(Colored object listings)
□ □ □ □
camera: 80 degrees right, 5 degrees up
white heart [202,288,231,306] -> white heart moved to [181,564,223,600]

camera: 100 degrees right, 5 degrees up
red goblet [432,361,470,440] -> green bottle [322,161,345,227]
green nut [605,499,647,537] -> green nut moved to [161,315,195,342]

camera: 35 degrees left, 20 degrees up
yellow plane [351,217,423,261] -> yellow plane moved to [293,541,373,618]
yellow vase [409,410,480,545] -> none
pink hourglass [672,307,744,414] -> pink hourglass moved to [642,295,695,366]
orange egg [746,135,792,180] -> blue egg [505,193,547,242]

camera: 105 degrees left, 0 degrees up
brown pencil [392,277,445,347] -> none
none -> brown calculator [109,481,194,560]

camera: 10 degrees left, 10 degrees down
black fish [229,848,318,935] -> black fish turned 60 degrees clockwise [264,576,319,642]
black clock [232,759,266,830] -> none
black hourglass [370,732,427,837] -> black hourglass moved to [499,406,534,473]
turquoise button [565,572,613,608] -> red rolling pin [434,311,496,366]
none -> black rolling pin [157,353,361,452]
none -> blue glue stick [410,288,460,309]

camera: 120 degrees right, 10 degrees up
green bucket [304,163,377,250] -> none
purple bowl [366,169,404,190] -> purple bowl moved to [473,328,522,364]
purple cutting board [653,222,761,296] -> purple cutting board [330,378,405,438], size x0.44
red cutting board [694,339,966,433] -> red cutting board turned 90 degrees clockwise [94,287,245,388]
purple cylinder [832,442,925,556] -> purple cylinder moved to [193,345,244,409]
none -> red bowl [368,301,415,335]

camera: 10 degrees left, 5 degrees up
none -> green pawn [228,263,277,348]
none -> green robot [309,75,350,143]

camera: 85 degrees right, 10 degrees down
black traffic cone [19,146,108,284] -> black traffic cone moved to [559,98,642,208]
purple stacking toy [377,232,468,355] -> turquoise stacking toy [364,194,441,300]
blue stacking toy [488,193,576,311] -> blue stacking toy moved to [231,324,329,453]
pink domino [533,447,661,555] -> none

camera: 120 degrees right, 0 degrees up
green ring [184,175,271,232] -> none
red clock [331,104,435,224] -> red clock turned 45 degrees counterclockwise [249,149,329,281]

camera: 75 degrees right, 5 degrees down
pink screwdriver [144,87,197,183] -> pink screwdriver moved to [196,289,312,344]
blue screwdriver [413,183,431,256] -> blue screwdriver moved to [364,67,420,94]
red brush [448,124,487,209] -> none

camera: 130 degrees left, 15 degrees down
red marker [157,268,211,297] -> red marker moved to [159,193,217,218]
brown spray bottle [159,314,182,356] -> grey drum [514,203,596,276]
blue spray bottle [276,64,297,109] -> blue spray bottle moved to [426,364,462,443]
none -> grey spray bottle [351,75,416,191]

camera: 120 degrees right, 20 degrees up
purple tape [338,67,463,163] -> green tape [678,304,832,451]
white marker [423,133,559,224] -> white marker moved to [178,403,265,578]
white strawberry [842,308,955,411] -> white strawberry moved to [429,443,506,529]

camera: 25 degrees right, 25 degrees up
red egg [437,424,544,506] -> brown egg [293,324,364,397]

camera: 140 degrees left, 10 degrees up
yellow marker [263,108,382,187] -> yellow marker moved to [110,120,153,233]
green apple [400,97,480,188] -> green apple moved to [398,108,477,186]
□ □ □ □
Exact copies of all the records are to be printed.

EXERCISE RESULT >>
camera: 80 degrees right, 5 degrees up
white heart [202,288,231,306] -> white heart moved to [181,564,223,600]

camera: 100 degrees right, 5 degrees up
red goblet [432,361,470,440] -> green bottle [322,161,345,227]
green nut [605,499,647,537] -> green nut moved to [161,315,195,342]

camera: 35 degrees left, 20 degrees up
yellow plane [351,217,423,261] -> yellow plane moved to [293,541,373,618]
yellow vase [409,410,480,545] -> none
pink hourglass [672,307,744,414] -> pink hourglass moved to [642,295,695,366]
orange egg [746,135,792,180] -> blue egg [505,193,547,242]

camera: 105 degrees left, 0 degrees up
brown pencil [392,277,445,347] -> none
none -> brown calculator [109,481,194,560]

camera: 10 degrees left, 10 degrees down
black fish [229,848,318,935] -> black fish turned 60 degrees clockwise [264,576,319,642]
black clock [232,759,266,830] -> none
black hourglass [370,732,427,837] -> black hourglass moved to [499,406,534,473]
turquoise button [565,572,613,608] -> red rolling pin [434,311,496,366]
none -> black rolling pin [157,353,361,452]
none -> blue glue stick [410,288,460,309]

camera: 120 degrees right, 10 degrees up
green bucket [304,163,377,250] -> none
purple bowl [366,169,404,190] -> purple bowl moved to [473,328,522,364]
purple cutting board [653,222,761,296] -> purple cutting board [330,378,405,438], size x0.44
red cutting board [694,339,966,433] -> red cutting board turned 90 degrees clockwise [94,287,245,388]
purple cylinder [832,442,925,556] -> purple cylinder moved to [193,345,244,409]
none -> red bowl [368,301,415,335]

camera: 10 degrees left, 5 degrees up
none -> green pawn [228,263,277,348]
none -> green robot [309,75,350,143]

camera: 85 degrees right, 10 degrees down
black traffic cone [19,146,108,284] -> black traffic cone moved to [559,98,642,208]
purple stacking toy [377,232,468,355] -> turquoise stacking toy [364,194,441,300]
blue stacking toy [488,193,576,311] -> blue stacking toy moved to [231,324,329,453]
pink domino [533,447,661,555] -> none

camera: 120 degrees right, 0 degrees up
green ring [184,175,271,232] -> none
red clock [331,104,435,224] -> red clock turned 45 degrees counterclockwise [249,149,329,281]

camera: 75 degrees right, 5 degrees down
pink screwdriver [144,87,197,183] -> pink screwdriver moved to [196,289,312,344]
blue screwdriver [413,183,431,256] -> blue screwdriver moved to [364,67,420,94]
red brush [448,124,487,209] -> none

camera: 130 degrees left, 15 degrees down
red marker [157,268,211,297] -> red marker moved to [159,193,217,218]
brown spray bottle [159,314,182,356] -> grey drum [514,203,596,276]
blue spray bottle [276,64,297,109] -> blue spray bottle moved to [426,364,462,443]
none -> grey spray bottle [351,75,416,191]

camera: 120 degrees right, 20 degrees up
purple tape [338,67,463,163] -> green tape [678,304,832,451]
white marker [423,133,559,224] -> white marker moved to [178,403,265,578]
white strawberry [842,308,955,411] -> white strawberry moved to [429,443,506,529]

camera: 25 degrees right, 25 degrees up
red egg [437,424,544,506] -> brown egg [293,324,364,397]

camera: 140 degrees left, 10 degrees up
yellow marker [263,108,382,187] -> yellow marker moved to [110,120,153,233]
green apple [400,97,480,188] -> green apple moved to [398,108,477,186]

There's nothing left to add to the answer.